Copy the lines running from the one that contains "blue glasses: 4 -> 2" to the end of the entries below, exactly and with no pictures.

→ Records supplied
+===+

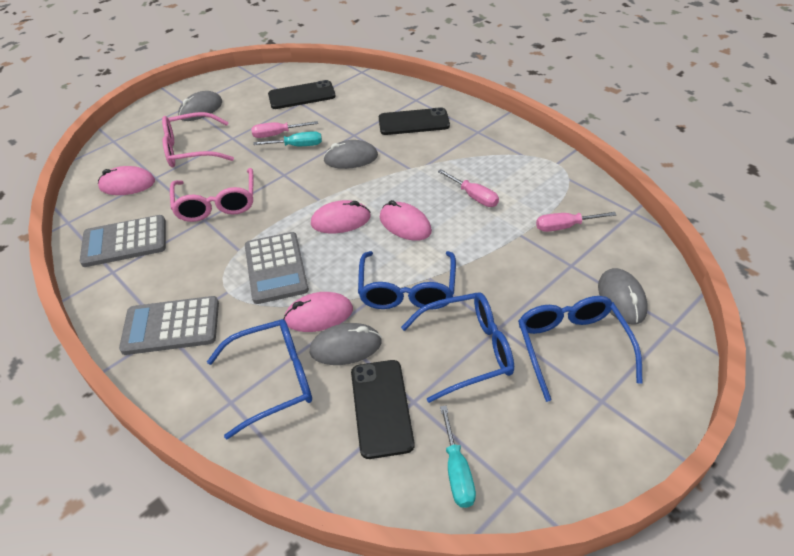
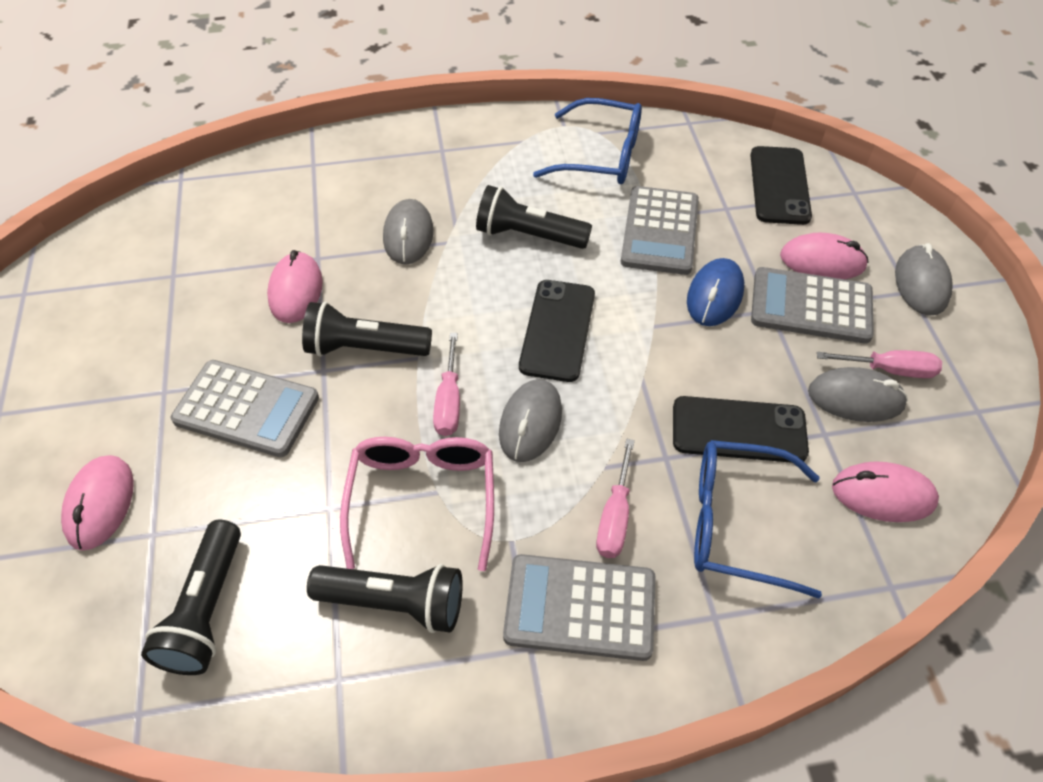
black flashlight: 0 -> 4
blue glasses: 4 -> 2
blue mouse: 0 -> 1
grey calculator: 3 -> 4
pink glasses: 2 -> 1
turquoise screwdriver: 2 -> 0

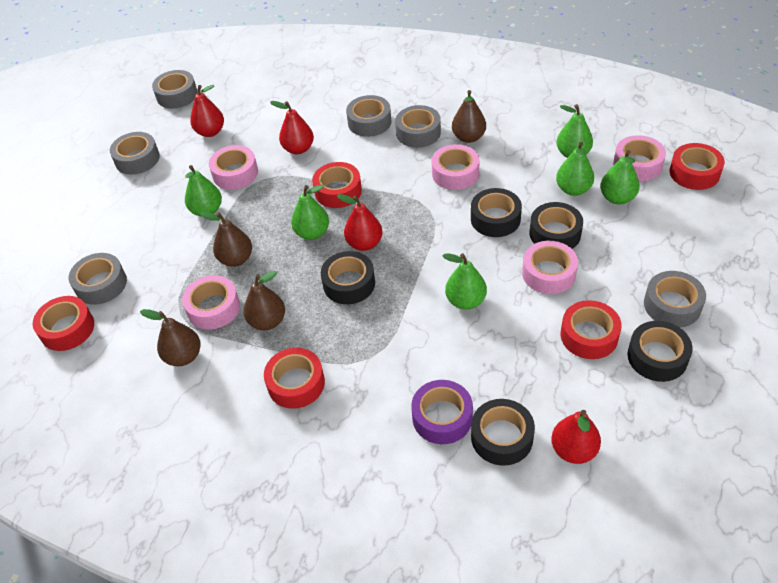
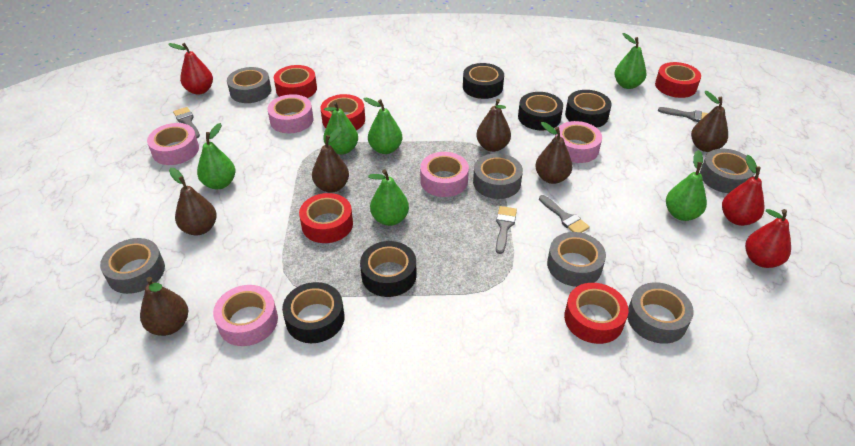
brown pear: 4 -> 6
grey brush: 0 -> 4
purple tape: 1 -> 0
red pear: 4 -> 3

+===+

→ Reply
blue glasses: 4 -> 2
blue mouse: 0 -> 1
grey calculator: 3 -> 4
pink glasses: 2 -> 1
turquoise screwdriver: 2 -> 0

brown pear: 4 -> 6
grey brush: 0 -> 4
purple tape: 1 -> 0
red pear: 4 -> 3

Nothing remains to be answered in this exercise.